(DATASET CONTENT Opens)
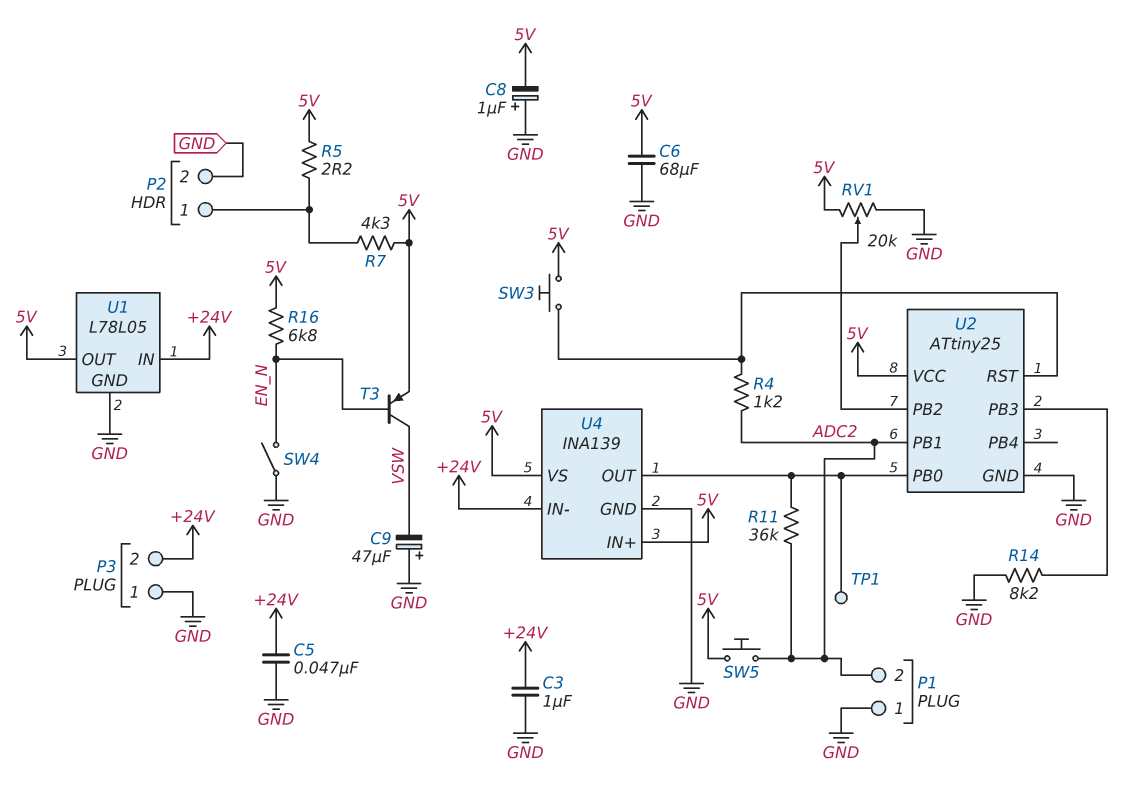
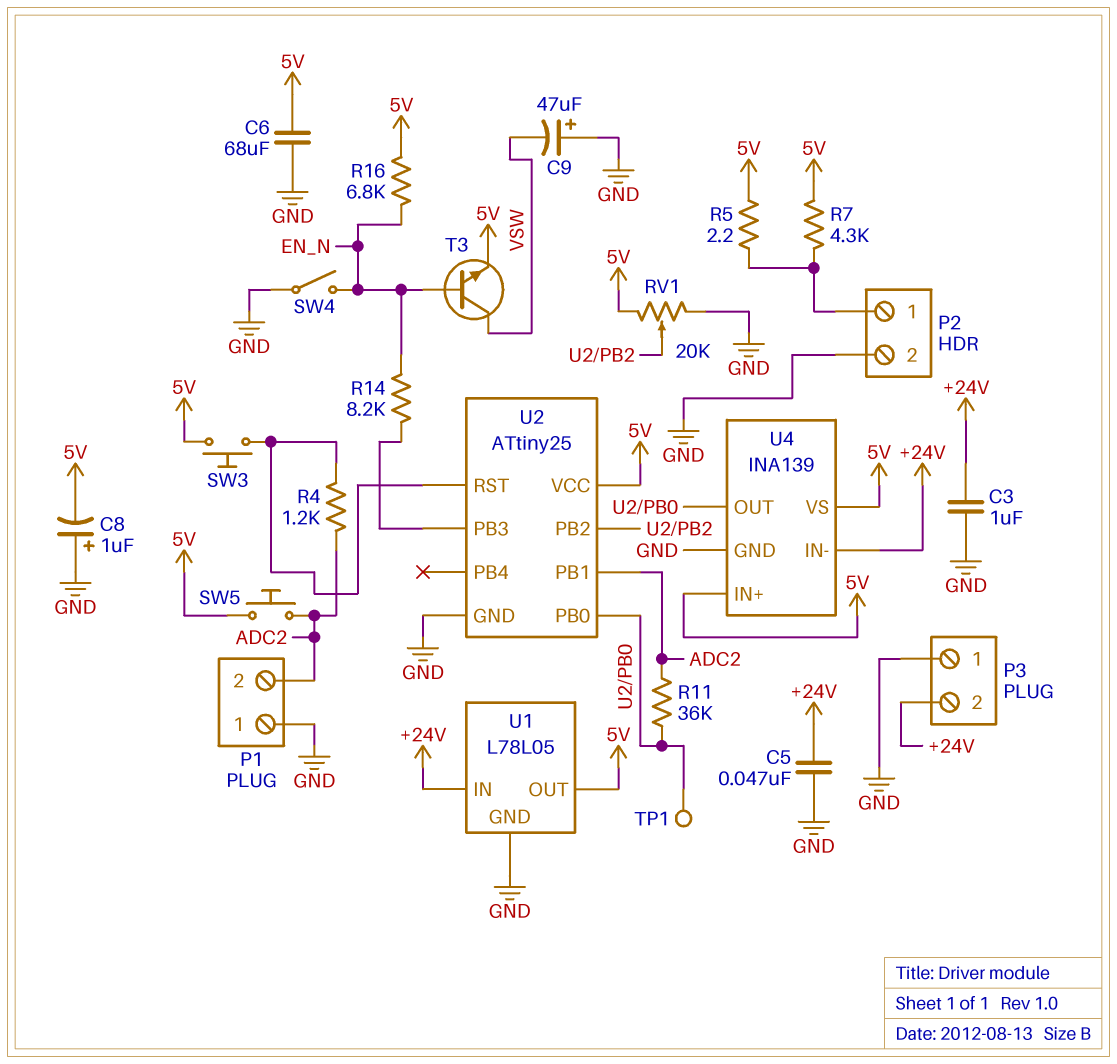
R14: 8.2k (GND, U2/PB3) -> 8.2k (EN_N, U2/PB3)
T3: PNP (B EN_N, C VSW, E 5V) -> NPN (B EN_N, C VSW, E 5V)

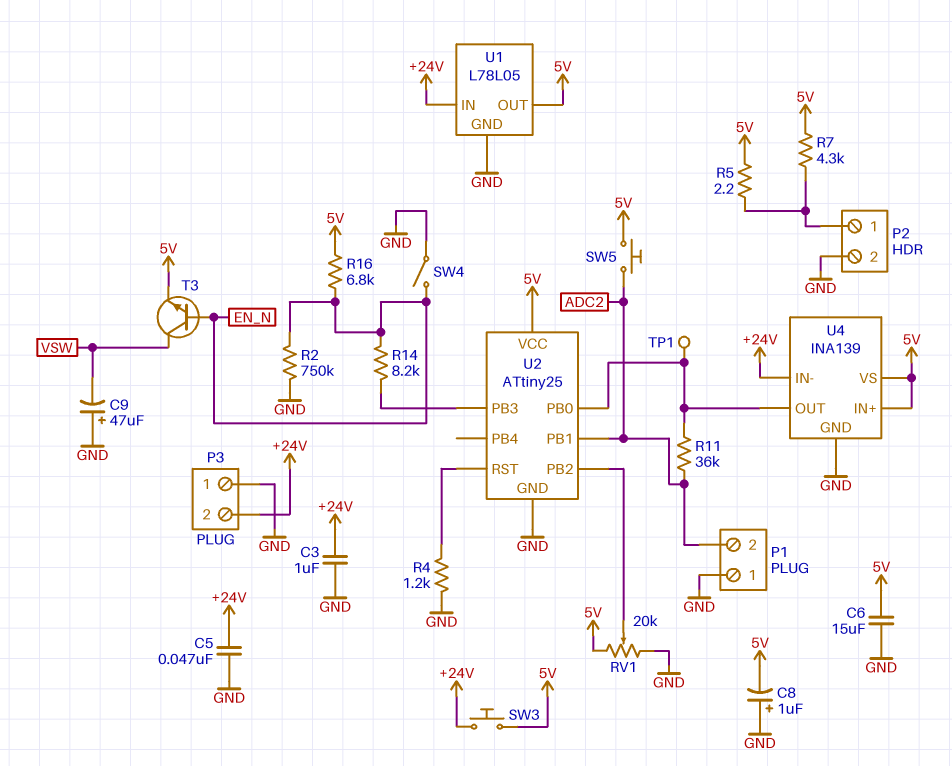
C6: 68uF (5V, GND) -> 15uF (5V, GND)
R2: none -> 750k (EN_N, GND)
R4: 1.2k (ADC2, U2/RST) -> 1.2k (GND, U2/RST)
SW3: button (5V, U2/RST) -> button (+24V, 5V)

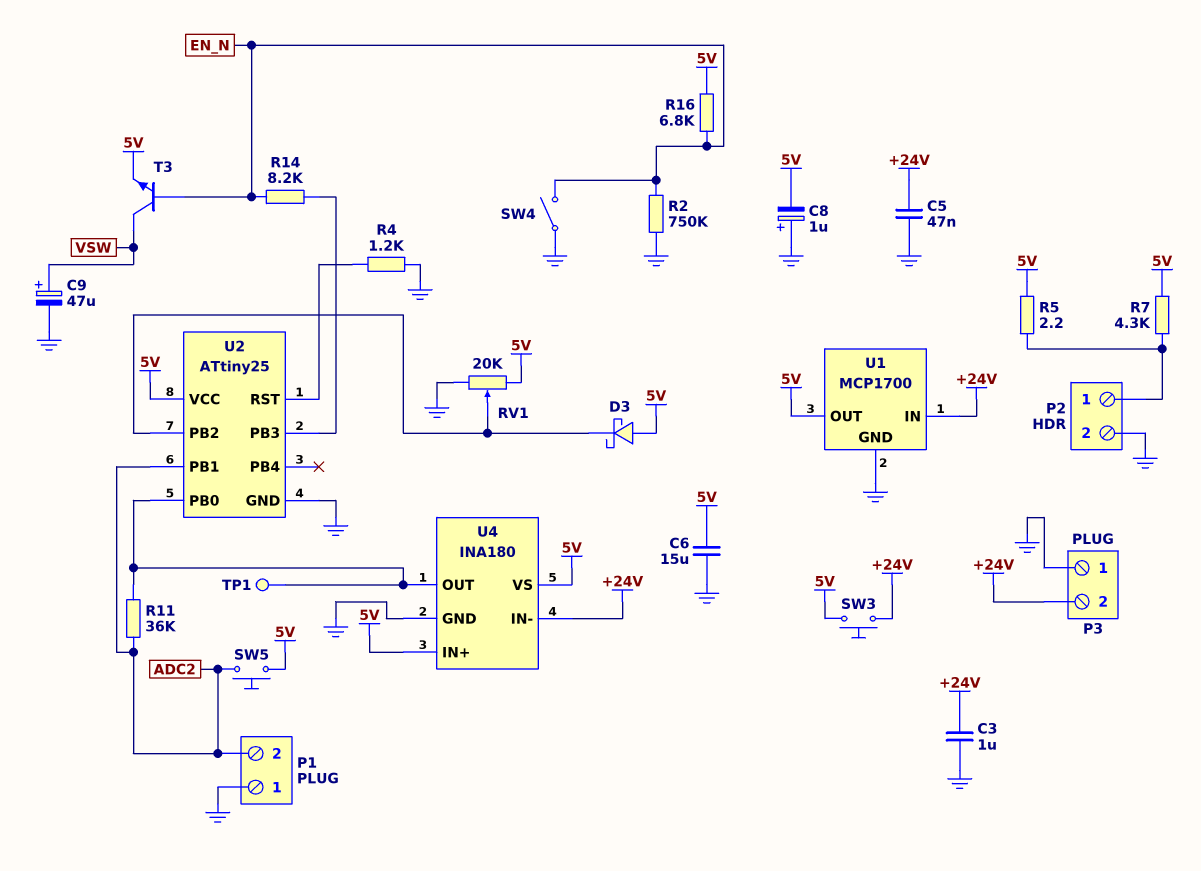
C9: 47uF (plus GND, minus VSW) -> 47uF (plus VSW, minus GND)
D3: none -> schottky (A 5V, K U2/PB2)
U1: L78L05 -> MCP1700
U4: INA139 -> INA180

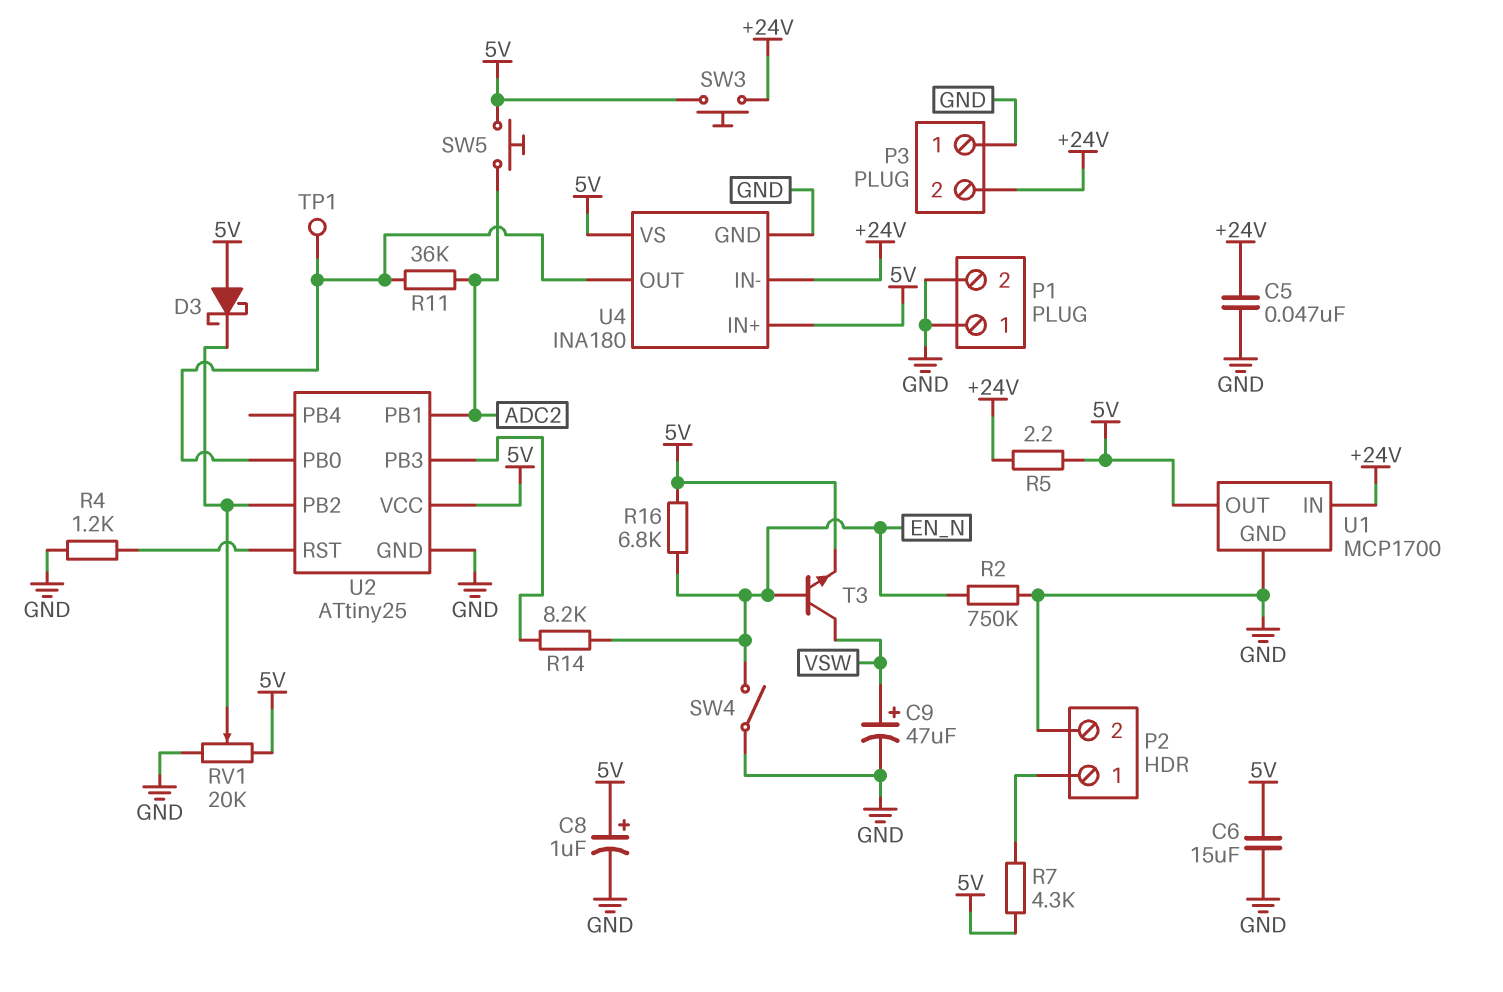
C3: 1uF (+24V, GND) -> none
C8: 1uF (plus GND, minus 5V) -> 1uF (plus 5V, minus GND)
P1 pin 2: ADC2 -> GND
R5: 2.2 (5V, P2/1) -> 2.2 (+24V, 5V)

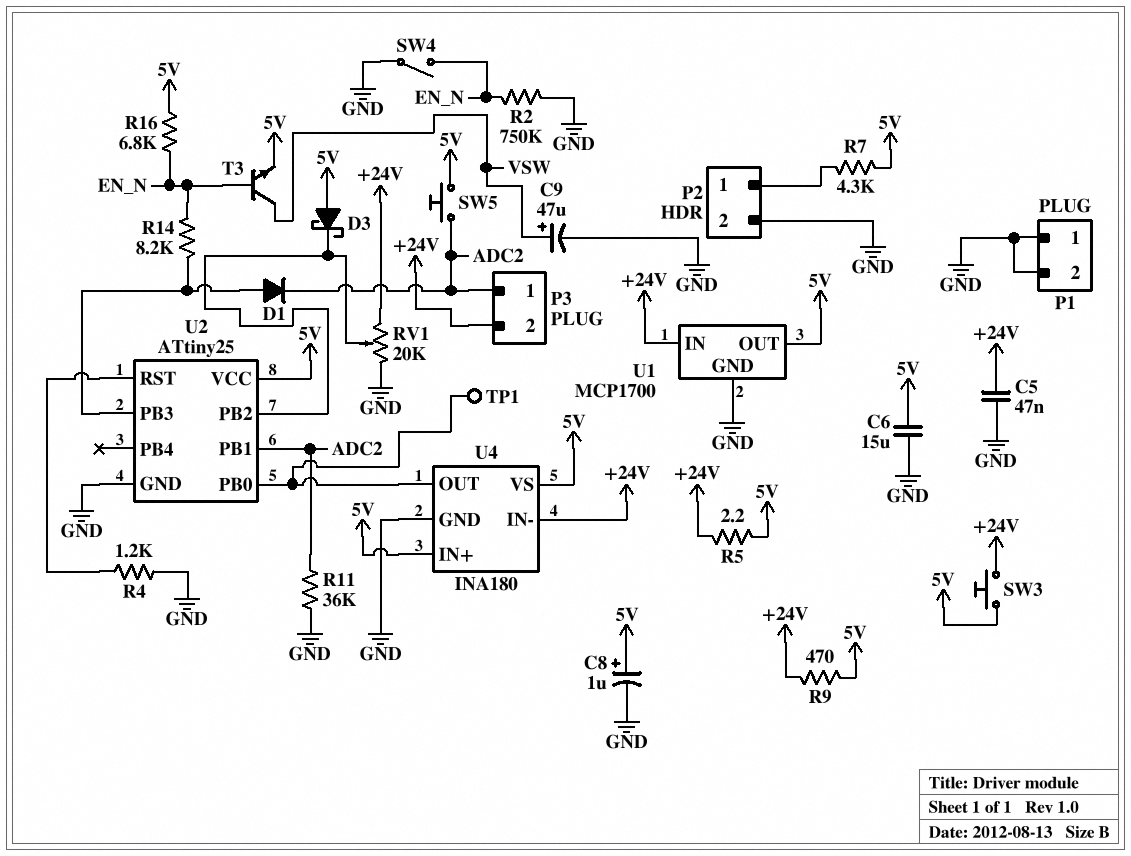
D1: none -> diode (A U2/PB3, K ADC2)
P3 pin 1: GND -> ADC2
R9: none -> 470 (+24V, 5V)
R11: 36k (ADC2, U2/PB0) -> 36k (ADC2, GND)
RV1: 20k (5V, GND, wiper U2/PB2) -> 20k (+24V, GND, wiper U2/PB2)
(DATASET CONTENT Closes)
* [THE PROBLEM] Give the lines exactly, from the first line of the entries to the line with "D1: none -> diode (A U2/PB3, K ADC2)", both ends included. Skip the pictures.

* [EXERCISE RESULT]
R14: 8.2k (GND, U2/PB3) -> 8.2k (EN_N, U2/PB3)
T3: PNP (B EN_N, C VSW, E 5V) -> NPN (B EN_N, C VSW, E 5V)

C6: 68uF (5V, GND) -> 15uF (5V, GND)
R2: none -> 750k (EN_N, GND)
R4: 1.2k (ADC2, U2/RST) -> 1.2k (GND, U2/RST)
SW3: button (5V, U2/RST) -> button (+24V, 5V)

C9: 47uF (plus GND, minus VSW) -> 47uF (plus VSW, minus GND)
D3: none -> schottky (A 5V, K U2/PB2)
U1: L78L05 -> MCP1700
U4: INA139 -> INA180

C3: 1uF (+24V, GND) -> none
C8: 1uF (plus GND, minus 5V) -> 1uF (plus 5V, minus GND)
P1 pin 2: ADC2 -> GND
R5: 2.2 (5V, P2/1) -> 2.2 (+24V, 5V)

D1: none -> diode (A U2/PB3, K ADC2)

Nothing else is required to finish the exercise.